Nothing in the data may be changed; retype all of it.

Object change listings
• • • • • • •

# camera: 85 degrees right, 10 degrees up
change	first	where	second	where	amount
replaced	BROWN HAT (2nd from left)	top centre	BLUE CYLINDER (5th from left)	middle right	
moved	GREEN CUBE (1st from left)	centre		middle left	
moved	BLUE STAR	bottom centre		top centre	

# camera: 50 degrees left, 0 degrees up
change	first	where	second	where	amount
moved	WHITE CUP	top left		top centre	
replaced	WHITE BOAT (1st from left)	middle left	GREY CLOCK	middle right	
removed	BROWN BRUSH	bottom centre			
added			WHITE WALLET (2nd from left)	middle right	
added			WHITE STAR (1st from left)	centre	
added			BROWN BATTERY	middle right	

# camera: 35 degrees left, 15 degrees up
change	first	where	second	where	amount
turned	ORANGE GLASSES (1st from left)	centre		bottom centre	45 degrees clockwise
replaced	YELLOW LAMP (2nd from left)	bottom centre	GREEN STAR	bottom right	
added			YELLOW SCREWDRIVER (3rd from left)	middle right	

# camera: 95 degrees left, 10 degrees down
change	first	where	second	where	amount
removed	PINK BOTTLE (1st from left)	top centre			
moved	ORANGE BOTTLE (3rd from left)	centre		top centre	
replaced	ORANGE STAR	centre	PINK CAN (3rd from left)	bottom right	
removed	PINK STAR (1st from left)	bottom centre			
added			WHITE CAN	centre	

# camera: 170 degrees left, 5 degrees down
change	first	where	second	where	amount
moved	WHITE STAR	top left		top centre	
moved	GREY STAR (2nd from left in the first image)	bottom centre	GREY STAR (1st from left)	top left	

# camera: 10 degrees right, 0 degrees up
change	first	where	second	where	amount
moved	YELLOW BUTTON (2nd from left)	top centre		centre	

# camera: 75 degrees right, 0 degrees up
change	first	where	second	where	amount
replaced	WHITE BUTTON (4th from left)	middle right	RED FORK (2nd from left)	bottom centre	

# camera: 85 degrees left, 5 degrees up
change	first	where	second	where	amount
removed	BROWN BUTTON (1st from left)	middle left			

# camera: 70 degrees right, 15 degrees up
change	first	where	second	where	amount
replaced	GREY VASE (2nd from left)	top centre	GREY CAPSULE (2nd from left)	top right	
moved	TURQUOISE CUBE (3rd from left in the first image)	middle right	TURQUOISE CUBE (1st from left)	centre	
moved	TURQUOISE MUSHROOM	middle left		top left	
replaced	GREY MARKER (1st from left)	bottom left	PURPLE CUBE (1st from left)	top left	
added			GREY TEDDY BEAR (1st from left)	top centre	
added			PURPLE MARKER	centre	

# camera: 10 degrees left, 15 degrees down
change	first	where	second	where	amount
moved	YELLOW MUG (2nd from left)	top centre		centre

• • • • • • •

EXERCISE ANSWER ::
# camera: 85 degrees right, 10 degrees up
change	first	where	second	where	amount
replaced	BROWN HAT (2nd from left)	top centre	BLUE CYLINDER (5th from left)	middle right	
moved	GREEN CUBE (1st from left)	centre		middle left	
moved	BLUE STAR	bottom centre		top centre	

# camera: 50 degrees left, 0 degrees up
change	first	where	second	where	amount
moved	WHITE CUP	top left		top centre	
replaced	WHITE BOAT (1st from left)	middle left	GREY CLOCK	middle right	
removed	BROWN BRUSH	bottom centre			
added			WHITE WALLET (2nd from left)	middle right	
added			WHITE STAR (1st from left)	centre	
added			BROWN BATTERY	middle right	

# camera: 35 degrees left, 15 degrees up
change	first	where	second	where	amount
turned	ORANGE GLASSES (1st from left)	centre		bottom centre	45 degrees clockwise
replaced	YELLOW LAMP (2nd from left)	bottom centre	GREEN STAR	bottom right	
added			YELLOW SCREWDRIVER (3rd from left)	middle right	

# camera: 95 degrees left, 10 degrees down
change	first	where	second	where	amount
removed	PINK BOTTLE (1st from left)	top centre			
moved	ORANGE BOTTLE (3rd from left)	centre		top centre	
replaced	ORANGE STAR	centre	PINK CAN (3rd from left)	bottom right	
removed	PINK STAR (1st from left)	bottom centre			
added			WHITE CAN	centre	

# camera: 170 degrees left, 5 degrees down
change	first	where	second	where	amount
moved	WHITE STAR	top left		top centre	
moved	GREY STAR (2nd from left in the first image)	bottom centre	GREY STAR (1st from left)	top left	

# camera: 10 degrees right, 0 degrees up
change	first	where	second	where	amount
moved	YELLOW BUTTON (2nd from left)	top centre		centre	

# camera: 75 degrees right, 0 degrees up
change	first	where	second	where	amount
replaced	WHITE BUTTON (4th from left)	middle right	RED FORK (2nd from left)	bottom centre	

# camera: 85 degrees left, 5 degrees up
change	first	where	second	where	amount
removed	BROWN BUTTON (1st from left)	middle left			

# camera: 70 degrees right, 15 degrees up
change	first	where	second	where	amount
replaced	GREY VASE (2nd from left)	top centre	GREY CAPSULE (2nd from left)	top right	
moved	TURQUOISE CUBE (3rd from left in the first image)	middle right	TURQUOISE CUBE (1st from left)	centre	
moved	TURQUOISE MUSHROOM	middle left		top left	
replaced	GREY MARKER (1st from left)	bottom left	PURPLE CUBE (1st from left)	top left	
added			GREY TEDDY BEAR (1st from left)	top centre	
added			PURPLE MARKER	centre	

# camera: 10 degrees left, 15 degrees down
change	first	where	second	where	amount
moved	YELLOW MUG (2nd from left)	top centre		centre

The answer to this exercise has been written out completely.